Dataset records Start Marker

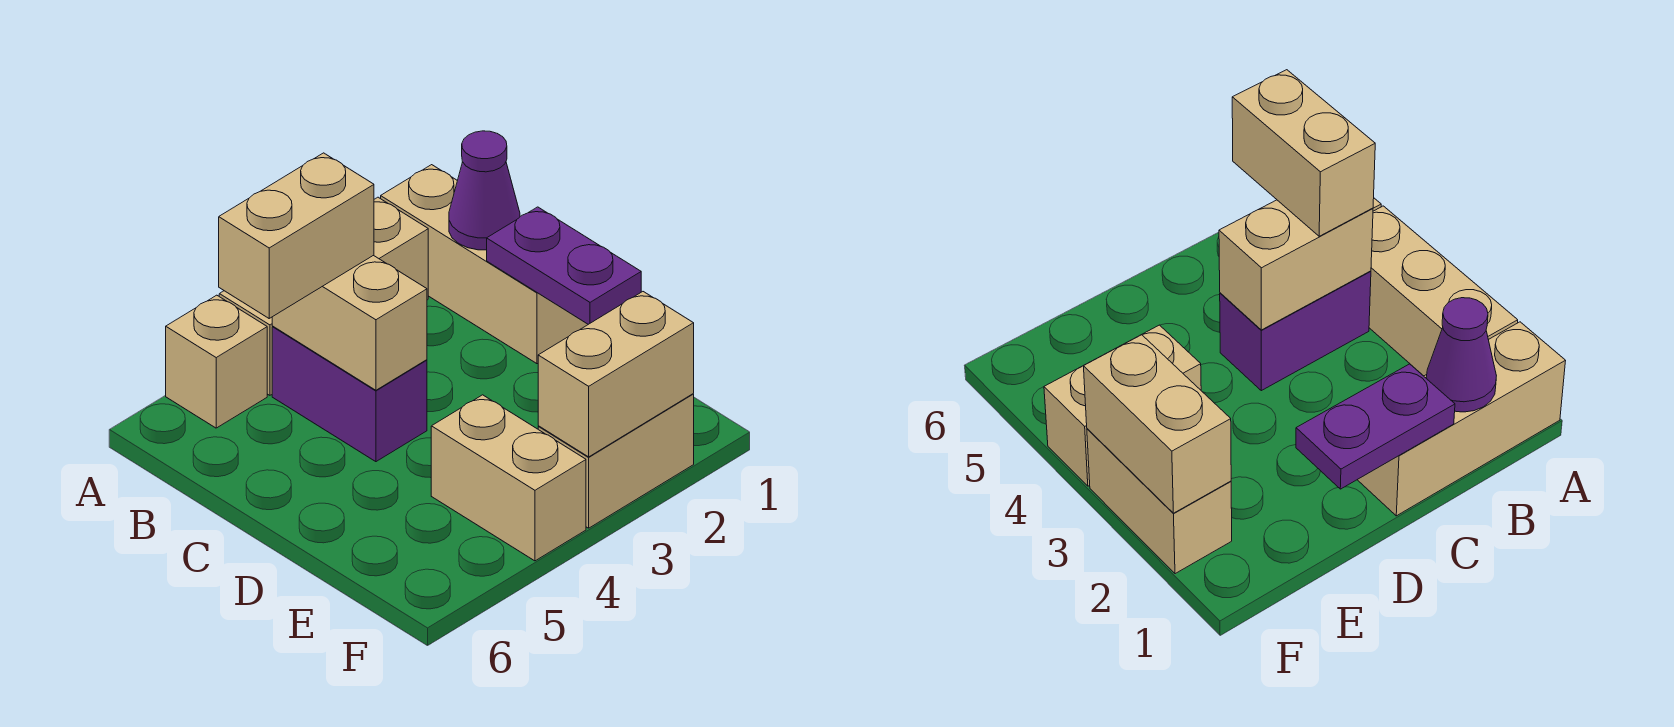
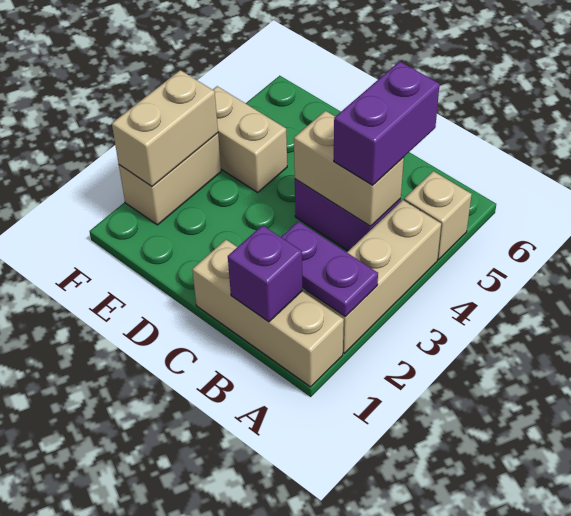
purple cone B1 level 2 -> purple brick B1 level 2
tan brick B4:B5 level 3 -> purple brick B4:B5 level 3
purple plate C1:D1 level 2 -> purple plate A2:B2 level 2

Dataset records End Marker
Dataset records Start Marker

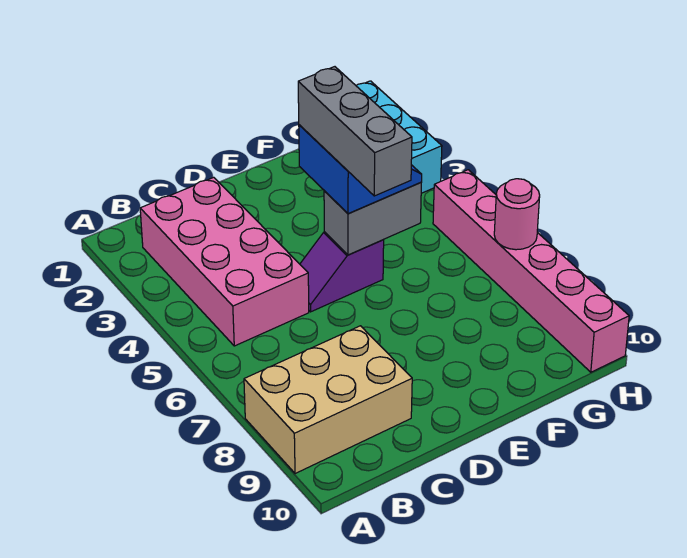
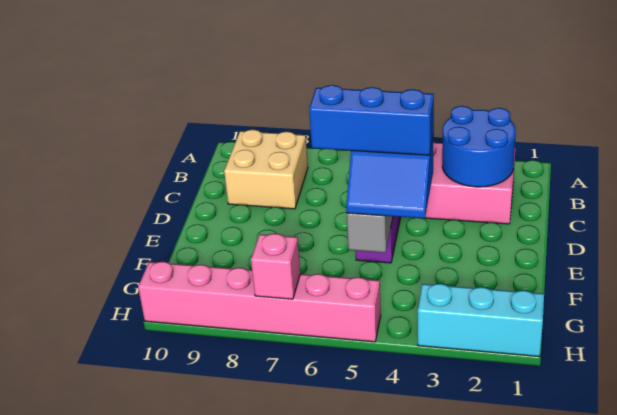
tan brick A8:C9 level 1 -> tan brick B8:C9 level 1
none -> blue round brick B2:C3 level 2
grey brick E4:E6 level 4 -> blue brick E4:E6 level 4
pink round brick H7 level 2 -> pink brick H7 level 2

Dataset records End Marker

*Your objective*. Search the data above and return each line in which "purple" occurs.

*Answer box*.
purple cone B1 level 2 -> purple brick B1 level 2
tan brick B4:B5 level 3 -> purple brick B4:B5 level 3
purple plate C1:D1 level 2 -> purple plate A2:B2 level 2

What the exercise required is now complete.